╭──

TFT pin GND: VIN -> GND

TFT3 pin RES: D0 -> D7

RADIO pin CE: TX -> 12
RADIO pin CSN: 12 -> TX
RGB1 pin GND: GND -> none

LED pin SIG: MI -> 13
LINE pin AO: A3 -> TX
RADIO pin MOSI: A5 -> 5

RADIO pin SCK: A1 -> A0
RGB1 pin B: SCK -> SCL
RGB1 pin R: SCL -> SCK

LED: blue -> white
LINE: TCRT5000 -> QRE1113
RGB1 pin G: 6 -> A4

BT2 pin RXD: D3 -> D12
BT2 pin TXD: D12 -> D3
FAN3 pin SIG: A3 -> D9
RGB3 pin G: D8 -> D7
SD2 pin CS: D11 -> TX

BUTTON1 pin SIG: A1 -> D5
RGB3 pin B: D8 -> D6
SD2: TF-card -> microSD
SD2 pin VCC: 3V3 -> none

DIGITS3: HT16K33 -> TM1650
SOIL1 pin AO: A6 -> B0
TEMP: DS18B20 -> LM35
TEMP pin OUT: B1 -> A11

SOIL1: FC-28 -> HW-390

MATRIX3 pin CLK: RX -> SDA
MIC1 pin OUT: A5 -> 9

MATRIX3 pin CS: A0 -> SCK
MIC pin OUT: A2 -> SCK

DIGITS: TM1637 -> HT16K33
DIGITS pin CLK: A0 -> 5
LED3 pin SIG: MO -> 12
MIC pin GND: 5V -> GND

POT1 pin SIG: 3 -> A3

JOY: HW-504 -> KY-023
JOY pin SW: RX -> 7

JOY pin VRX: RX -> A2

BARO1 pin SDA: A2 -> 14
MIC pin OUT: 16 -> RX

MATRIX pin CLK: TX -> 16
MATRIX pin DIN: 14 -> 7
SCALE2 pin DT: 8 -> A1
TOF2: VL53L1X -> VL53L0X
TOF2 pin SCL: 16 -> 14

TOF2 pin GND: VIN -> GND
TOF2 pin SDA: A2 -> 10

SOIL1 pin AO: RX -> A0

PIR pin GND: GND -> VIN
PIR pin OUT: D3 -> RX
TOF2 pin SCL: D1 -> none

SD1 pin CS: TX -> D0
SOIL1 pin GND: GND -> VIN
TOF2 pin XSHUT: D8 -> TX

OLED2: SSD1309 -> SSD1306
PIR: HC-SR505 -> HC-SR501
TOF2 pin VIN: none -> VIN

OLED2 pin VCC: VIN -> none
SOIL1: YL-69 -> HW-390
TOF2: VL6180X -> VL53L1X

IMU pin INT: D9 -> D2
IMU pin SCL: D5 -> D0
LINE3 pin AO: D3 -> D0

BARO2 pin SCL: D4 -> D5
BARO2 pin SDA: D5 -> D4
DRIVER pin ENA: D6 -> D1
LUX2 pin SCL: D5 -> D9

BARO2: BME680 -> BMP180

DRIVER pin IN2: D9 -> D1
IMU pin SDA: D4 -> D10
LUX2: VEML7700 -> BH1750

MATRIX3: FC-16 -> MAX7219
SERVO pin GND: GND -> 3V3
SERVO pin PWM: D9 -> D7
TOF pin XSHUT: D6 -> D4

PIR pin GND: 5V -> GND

╰──

▸ TASK BRIEF
Gather up every line in the data above that contains the word "TEMP", copying each one.

▸ TASK ANSWER
TEMP: DS18B20 -> LM35
TEMP pin OUT: B1 -> A11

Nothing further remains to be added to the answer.